**Dataset entries**
......
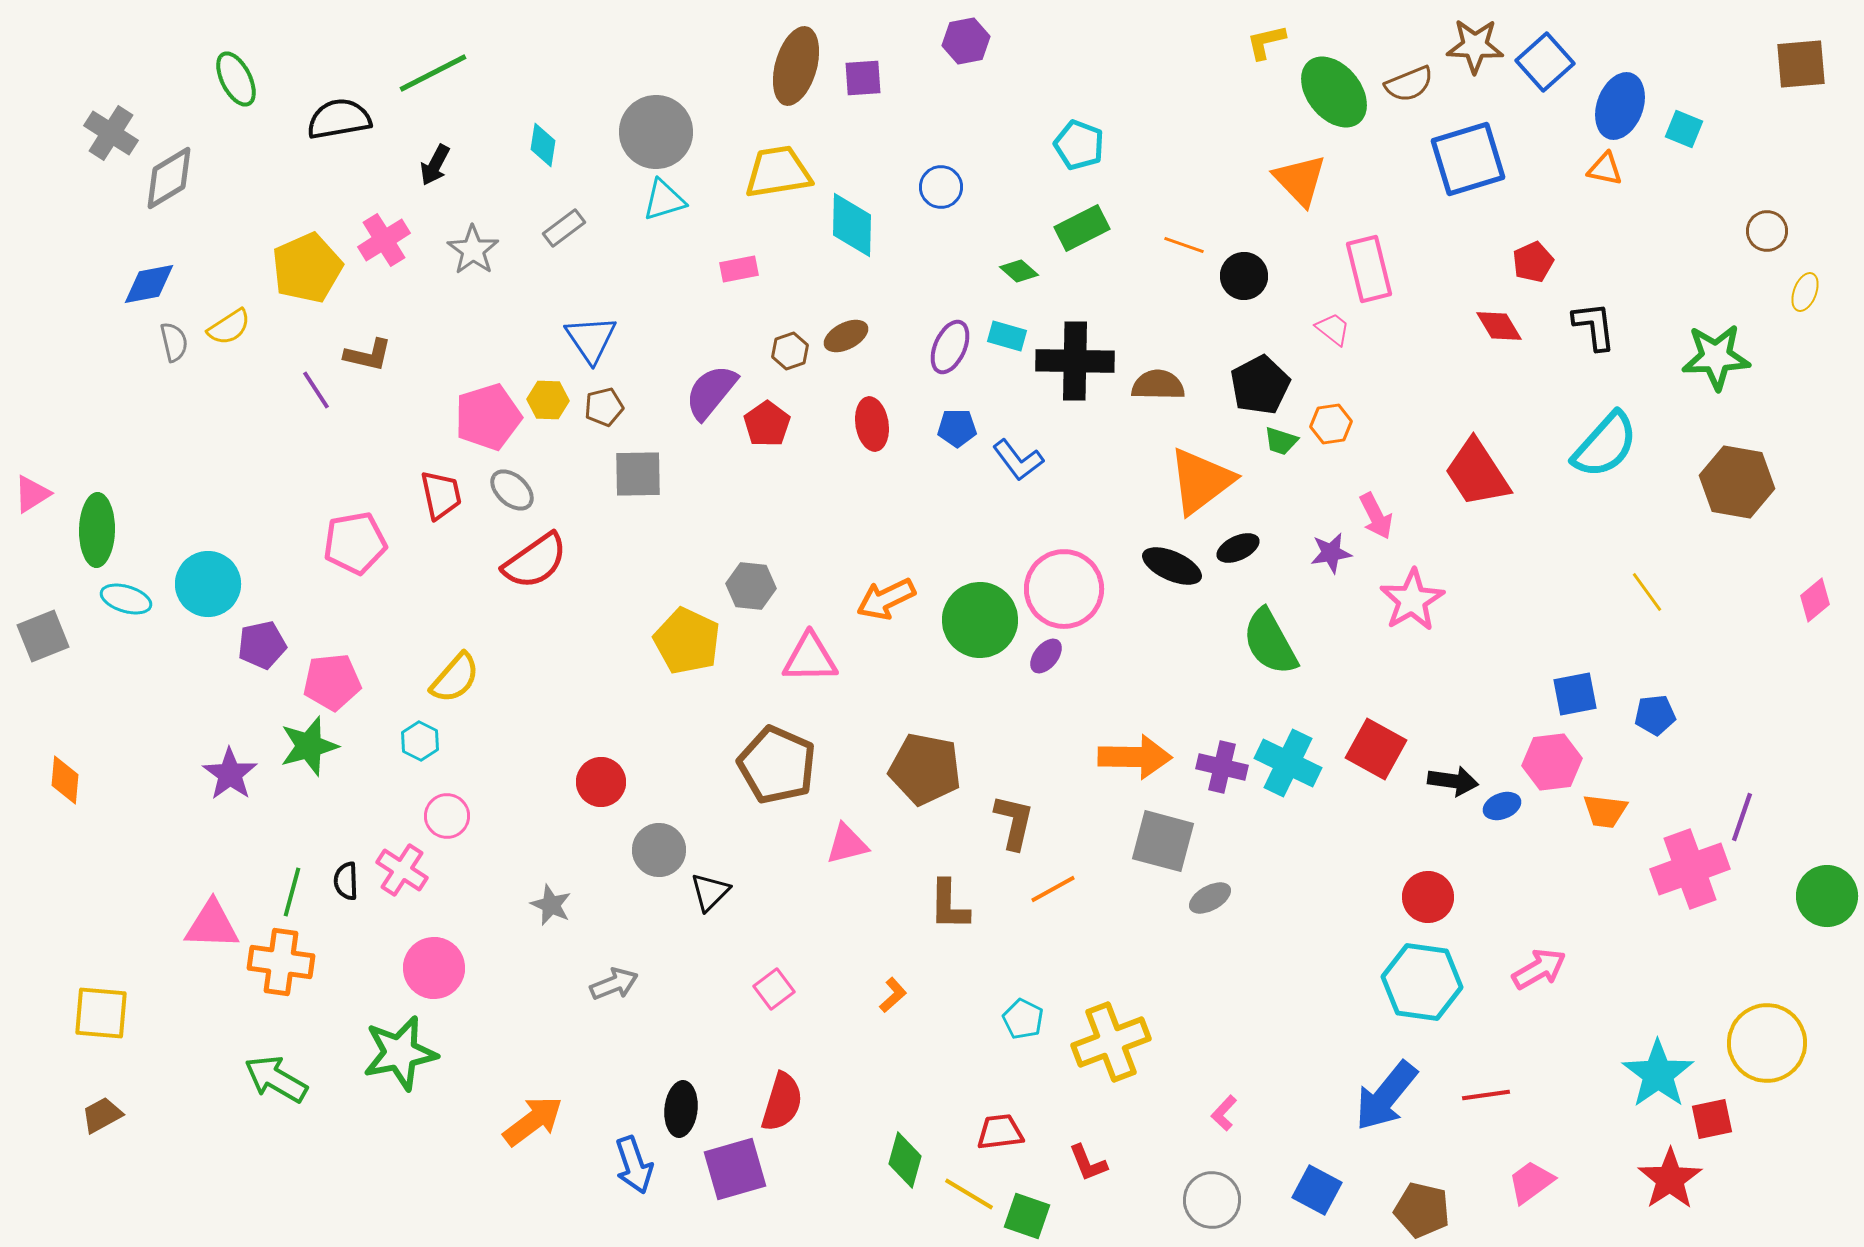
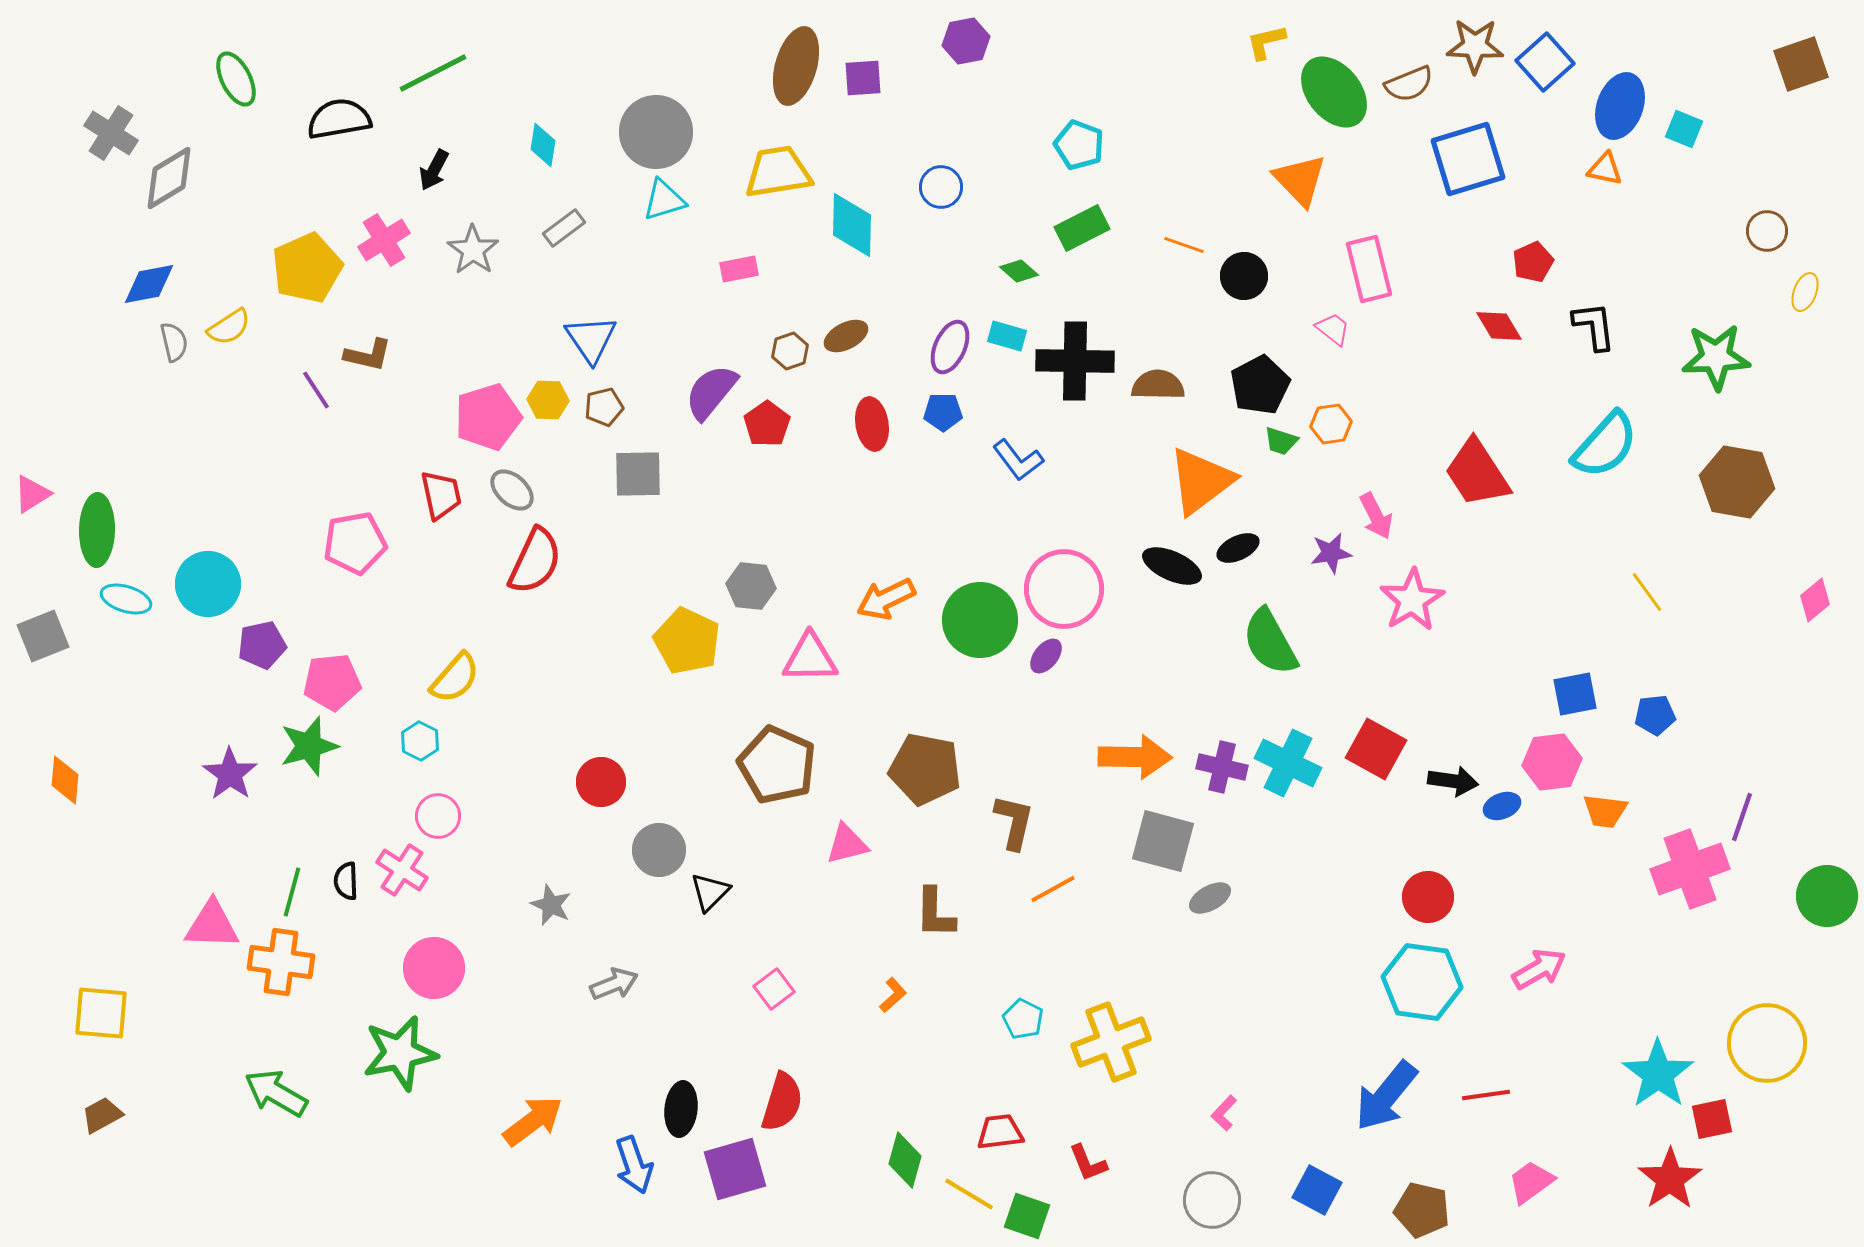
brown square at (1801, 64): rotated 14 degrees counterclockwise
black arrow at (435, 165): moved 1 px left, 5 px down
blue pentagon at (957, 428): moved 14 px left, 16 px up
red semicircle at (535, 561): rotated 30 degrees counterclockwise
pink circle at (447, 816): moved 9 px left
brown L-shape at (949, 905): moved 14 px left, 8 px down
green arrow at (276, 1079): moved 14 px down
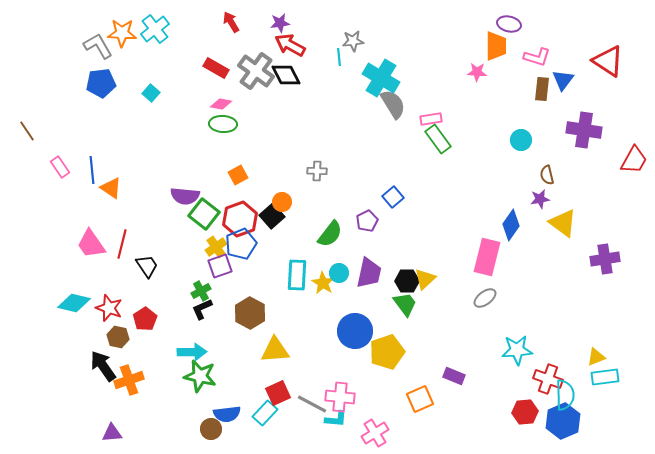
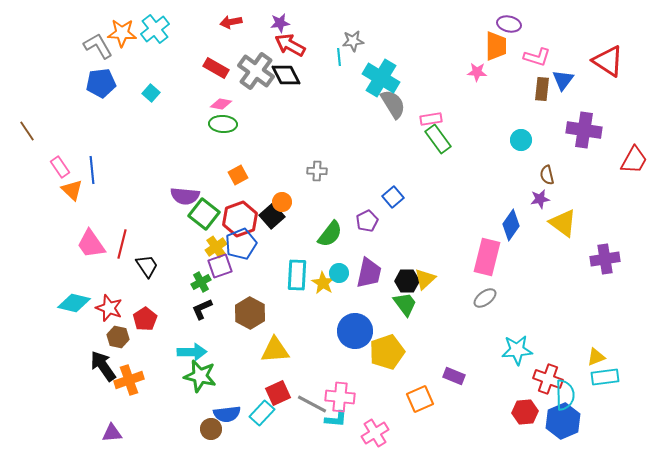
red arrow at (231, 22): rotated 70 degrees counterclockwise
orange triangle at (111, 188): moved 39 px left, 2 px down; rotated 10 degrees clockwise
green cross at (201, 291): moved 9 px up
cyan rectangle at (265, 413): moved 3 px left
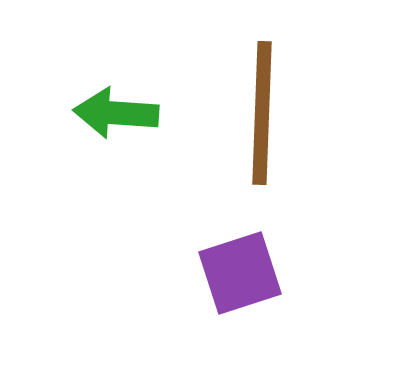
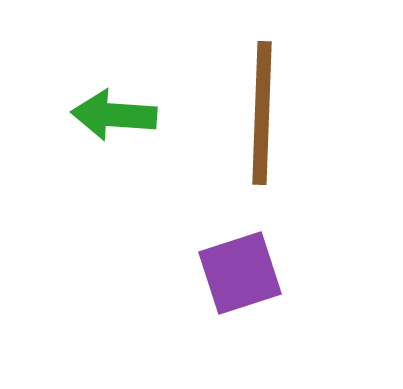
green arrow: moved 2 px left, 2 px down
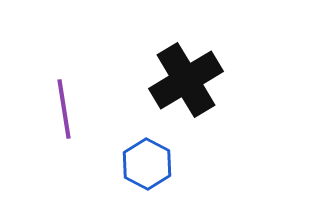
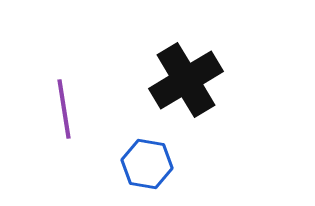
blue hexagon: rotated 18 degrees counterclockwise
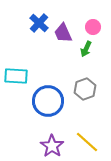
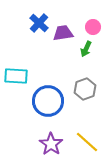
purple trapezoid: rotated 105 degrees clockwise
purple star: moved 1 px left, 2 px up
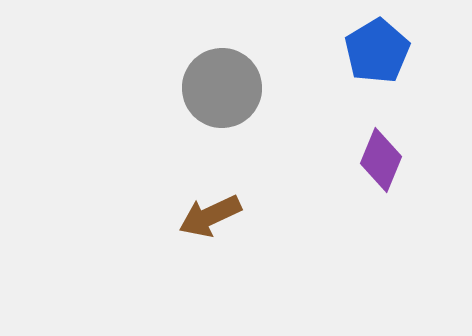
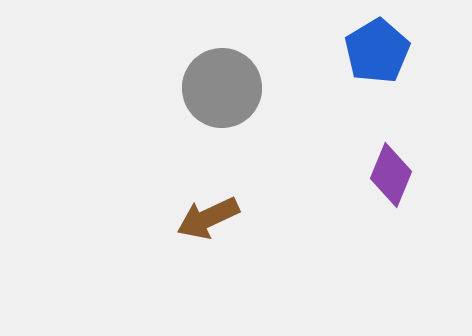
purple diamond: moved 10 px right, 15 px down
brown arrow: moved 2 px left, 2 px down
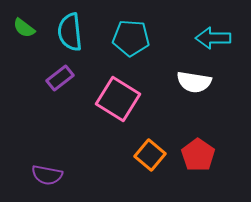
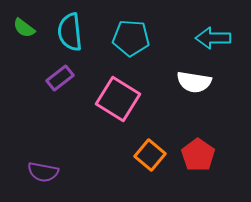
purple semicircle: moved 4 px left, 3 px up
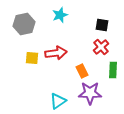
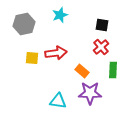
orange rectangle: rotated 24 degrees counterclockwise
cyan triangle: rotated 42 degrees clockwise
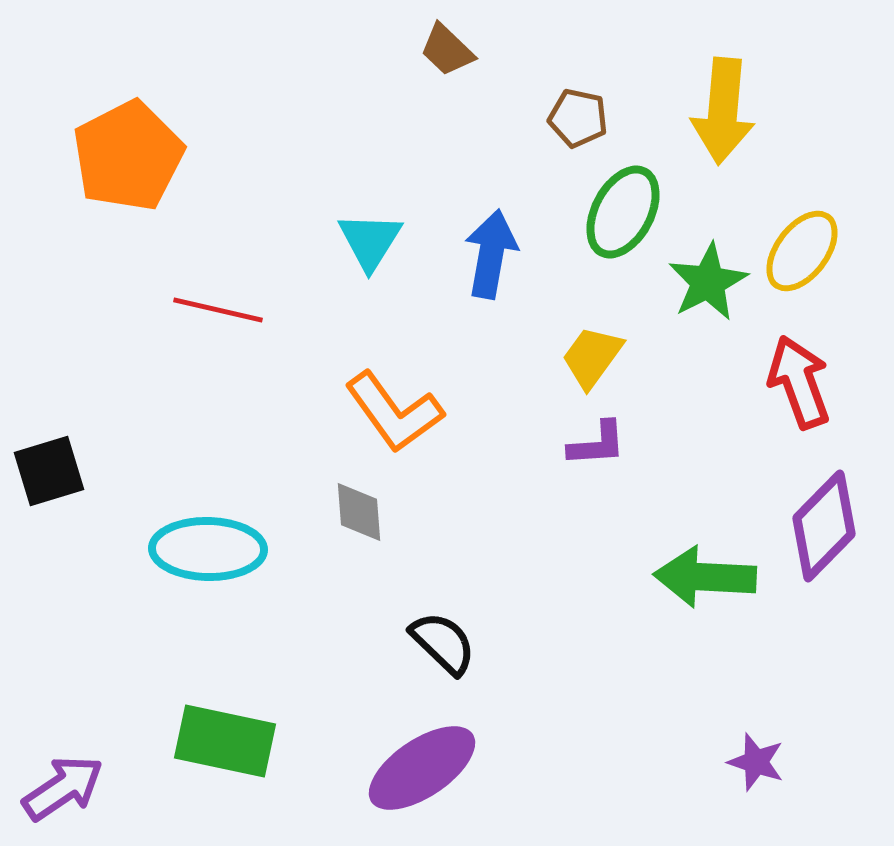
......
**The problem**
Only an exact copy belongs in the answer: the lines from the one containing "orange rectangle: rotated" through the end of the records, both ends included, minus the pictures.

**Task output**
orange rectangle: rotated 24 degrees counterclockwise
cyan triangle: rotated 42 degrees clockwise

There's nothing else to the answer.